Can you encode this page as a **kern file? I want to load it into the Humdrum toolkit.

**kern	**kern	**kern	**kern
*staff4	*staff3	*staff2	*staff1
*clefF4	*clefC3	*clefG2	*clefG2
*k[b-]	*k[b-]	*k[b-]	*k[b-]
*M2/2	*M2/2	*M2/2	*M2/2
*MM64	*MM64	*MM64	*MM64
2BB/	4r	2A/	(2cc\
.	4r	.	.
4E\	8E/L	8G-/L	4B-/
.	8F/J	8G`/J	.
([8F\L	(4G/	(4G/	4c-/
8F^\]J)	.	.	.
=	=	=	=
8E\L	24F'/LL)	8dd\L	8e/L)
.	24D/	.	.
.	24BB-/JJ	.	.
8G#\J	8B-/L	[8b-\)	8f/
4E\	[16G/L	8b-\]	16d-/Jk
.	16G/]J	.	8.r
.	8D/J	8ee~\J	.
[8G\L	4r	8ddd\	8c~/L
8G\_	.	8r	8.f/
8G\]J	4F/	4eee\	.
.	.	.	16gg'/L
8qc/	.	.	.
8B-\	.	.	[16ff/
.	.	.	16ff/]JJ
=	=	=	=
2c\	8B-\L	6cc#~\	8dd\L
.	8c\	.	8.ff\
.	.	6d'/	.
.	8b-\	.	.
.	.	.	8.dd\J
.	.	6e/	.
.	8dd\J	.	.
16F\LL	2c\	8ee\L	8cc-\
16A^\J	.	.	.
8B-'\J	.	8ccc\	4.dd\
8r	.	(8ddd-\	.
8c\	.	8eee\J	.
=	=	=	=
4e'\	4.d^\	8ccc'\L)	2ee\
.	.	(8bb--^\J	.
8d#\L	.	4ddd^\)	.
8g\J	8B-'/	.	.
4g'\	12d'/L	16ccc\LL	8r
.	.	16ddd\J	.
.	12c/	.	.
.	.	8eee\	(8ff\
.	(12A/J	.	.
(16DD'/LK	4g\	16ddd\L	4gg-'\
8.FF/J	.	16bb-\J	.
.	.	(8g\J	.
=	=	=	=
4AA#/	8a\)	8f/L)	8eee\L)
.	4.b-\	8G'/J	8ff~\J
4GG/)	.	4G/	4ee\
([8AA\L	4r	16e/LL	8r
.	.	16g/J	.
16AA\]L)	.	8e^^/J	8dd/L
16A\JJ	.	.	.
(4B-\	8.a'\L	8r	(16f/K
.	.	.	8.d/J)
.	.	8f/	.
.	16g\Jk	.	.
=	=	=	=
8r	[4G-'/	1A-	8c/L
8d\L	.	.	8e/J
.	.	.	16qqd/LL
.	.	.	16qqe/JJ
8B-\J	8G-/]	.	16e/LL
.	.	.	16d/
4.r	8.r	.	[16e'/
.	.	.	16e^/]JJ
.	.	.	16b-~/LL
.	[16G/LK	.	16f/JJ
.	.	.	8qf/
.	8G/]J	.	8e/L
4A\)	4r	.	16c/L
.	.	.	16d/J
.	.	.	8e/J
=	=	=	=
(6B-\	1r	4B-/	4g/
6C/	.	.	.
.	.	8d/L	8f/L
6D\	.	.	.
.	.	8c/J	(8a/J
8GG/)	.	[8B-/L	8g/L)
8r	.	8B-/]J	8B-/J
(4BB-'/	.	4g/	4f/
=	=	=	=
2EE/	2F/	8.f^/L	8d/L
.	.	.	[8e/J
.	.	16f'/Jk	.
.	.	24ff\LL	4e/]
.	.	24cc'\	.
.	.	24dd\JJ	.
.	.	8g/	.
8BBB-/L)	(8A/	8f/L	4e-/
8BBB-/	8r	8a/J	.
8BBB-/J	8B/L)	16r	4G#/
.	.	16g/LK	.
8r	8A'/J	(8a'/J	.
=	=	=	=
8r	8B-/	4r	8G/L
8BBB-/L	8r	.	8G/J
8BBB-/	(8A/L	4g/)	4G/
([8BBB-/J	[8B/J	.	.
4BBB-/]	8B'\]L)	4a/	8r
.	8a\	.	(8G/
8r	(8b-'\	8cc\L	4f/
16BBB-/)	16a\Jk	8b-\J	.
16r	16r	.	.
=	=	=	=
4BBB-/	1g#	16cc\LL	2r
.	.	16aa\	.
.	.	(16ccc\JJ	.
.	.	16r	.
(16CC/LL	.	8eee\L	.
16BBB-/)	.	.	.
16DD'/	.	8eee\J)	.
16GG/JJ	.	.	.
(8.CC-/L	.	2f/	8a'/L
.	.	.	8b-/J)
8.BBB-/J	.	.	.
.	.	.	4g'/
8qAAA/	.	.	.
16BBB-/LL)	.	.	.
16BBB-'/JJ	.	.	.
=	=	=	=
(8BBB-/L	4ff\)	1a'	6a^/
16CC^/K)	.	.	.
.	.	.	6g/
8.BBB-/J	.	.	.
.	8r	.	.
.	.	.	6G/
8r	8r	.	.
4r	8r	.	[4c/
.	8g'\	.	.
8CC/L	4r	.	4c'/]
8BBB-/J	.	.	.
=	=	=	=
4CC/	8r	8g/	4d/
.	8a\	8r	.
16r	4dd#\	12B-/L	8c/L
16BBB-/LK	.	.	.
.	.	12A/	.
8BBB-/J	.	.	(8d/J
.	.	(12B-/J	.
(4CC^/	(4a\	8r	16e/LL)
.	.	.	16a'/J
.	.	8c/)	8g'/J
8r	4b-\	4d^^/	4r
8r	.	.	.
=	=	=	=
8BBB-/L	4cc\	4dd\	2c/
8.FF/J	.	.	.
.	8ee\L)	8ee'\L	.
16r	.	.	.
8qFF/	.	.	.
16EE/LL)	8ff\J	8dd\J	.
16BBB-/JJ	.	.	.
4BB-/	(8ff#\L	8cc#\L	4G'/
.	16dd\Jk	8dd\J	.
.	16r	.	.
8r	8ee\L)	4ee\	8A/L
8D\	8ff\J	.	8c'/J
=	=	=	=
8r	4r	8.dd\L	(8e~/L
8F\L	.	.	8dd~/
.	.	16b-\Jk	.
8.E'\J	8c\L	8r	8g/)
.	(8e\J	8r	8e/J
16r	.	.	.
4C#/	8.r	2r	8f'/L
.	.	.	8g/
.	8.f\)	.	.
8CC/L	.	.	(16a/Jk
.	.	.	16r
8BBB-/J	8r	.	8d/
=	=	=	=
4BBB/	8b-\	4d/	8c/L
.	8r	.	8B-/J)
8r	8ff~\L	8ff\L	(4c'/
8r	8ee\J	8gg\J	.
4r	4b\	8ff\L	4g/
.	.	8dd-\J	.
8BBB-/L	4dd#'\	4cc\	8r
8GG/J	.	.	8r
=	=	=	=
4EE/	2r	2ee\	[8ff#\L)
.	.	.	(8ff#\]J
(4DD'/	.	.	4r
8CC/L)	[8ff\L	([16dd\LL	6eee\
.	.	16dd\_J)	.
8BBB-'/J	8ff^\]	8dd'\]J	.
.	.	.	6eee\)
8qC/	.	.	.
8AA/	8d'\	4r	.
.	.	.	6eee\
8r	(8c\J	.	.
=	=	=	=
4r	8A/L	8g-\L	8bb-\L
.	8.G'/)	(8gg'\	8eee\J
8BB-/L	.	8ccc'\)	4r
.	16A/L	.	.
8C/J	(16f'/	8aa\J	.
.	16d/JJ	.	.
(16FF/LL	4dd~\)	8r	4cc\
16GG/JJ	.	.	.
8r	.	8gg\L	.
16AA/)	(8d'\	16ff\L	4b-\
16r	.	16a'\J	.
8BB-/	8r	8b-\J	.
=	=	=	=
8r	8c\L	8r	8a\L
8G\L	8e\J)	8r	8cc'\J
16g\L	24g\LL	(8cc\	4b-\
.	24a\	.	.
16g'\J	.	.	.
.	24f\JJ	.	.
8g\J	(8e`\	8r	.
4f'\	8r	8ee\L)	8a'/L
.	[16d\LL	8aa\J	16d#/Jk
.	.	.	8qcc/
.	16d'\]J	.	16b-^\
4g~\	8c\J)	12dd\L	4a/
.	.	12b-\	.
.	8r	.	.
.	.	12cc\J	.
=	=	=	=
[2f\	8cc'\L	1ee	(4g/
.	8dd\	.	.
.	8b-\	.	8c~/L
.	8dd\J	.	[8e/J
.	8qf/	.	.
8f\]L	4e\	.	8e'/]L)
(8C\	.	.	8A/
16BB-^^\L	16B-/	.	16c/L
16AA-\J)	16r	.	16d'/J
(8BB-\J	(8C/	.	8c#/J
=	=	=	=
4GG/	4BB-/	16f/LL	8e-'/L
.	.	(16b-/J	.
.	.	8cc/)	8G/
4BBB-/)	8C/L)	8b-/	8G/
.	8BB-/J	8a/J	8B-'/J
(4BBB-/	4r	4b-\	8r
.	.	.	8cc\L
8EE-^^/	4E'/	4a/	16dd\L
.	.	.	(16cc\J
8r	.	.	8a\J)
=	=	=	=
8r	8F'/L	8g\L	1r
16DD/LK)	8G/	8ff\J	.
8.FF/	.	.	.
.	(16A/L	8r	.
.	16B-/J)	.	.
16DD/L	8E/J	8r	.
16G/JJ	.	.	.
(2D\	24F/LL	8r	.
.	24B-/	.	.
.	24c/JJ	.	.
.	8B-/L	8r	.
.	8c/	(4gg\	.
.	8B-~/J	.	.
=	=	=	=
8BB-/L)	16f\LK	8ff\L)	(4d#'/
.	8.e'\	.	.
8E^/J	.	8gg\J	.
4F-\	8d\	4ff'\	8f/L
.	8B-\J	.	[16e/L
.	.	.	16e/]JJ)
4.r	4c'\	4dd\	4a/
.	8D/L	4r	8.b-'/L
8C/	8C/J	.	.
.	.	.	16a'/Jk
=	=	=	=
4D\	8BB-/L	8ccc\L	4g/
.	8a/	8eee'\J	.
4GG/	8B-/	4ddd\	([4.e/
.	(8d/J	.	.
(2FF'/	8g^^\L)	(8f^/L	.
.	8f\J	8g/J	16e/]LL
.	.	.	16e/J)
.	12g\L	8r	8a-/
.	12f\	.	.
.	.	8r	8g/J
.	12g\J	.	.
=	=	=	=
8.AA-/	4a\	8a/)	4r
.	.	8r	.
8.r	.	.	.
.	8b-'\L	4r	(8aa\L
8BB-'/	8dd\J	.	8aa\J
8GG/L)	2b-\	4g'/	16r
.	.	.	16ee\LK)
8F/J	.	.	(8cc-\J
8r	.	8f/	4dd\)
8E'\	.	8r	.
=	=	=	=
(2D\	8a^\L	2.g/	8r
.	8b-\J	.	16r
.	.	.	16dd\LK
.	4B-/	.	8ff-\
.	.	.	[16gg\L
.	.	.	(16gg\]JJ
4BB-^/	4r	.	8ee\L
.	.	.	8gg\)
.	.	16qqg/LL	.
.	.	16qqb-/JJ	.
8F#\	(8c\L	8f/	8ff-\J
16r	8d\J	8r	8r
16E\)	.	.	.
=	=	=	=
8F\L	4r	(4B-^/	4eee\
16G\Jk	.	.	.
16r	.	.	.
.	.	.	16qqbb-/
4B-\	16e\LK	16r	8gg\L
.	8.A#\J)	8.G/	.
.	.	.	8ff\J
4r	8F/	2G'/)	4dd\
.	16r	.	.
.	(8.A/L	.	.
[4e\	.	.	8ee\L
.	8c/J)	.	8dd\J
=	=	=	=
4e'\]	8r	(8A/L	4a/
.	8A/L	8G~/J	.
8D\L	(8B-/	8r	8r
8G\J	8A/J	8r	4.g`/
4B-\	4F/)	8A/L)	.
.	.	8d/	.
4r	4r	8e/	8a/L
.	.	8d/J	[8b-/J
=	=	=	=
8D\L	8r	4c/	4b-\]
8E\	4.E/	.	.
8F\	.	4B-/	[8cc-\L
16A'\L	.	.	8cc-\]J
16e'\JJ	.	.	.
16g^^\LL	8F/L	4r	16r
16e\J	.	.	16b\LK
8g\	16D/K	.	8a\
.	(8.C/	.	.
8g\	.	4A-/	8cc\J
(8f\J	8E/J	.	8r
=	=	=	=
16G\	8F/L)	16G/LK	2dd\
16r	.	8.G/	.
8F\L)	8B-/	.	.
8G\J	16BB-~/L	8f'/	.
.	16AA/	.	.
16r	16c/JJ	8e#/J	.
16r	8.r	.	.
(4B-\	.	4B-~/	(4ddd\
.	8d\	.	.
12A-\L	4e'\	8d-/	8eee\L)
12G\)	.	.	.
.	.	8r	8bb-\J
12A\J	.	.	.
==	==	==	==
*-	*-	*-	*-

→ **What the task requires**
List each line of the listing above that contains the string "kern".

→ **Output for this exercise**
Can you encode this page as a **kern file? I want to load it into the Humdrum toolkit.
**kern	**kern	**kern	**kern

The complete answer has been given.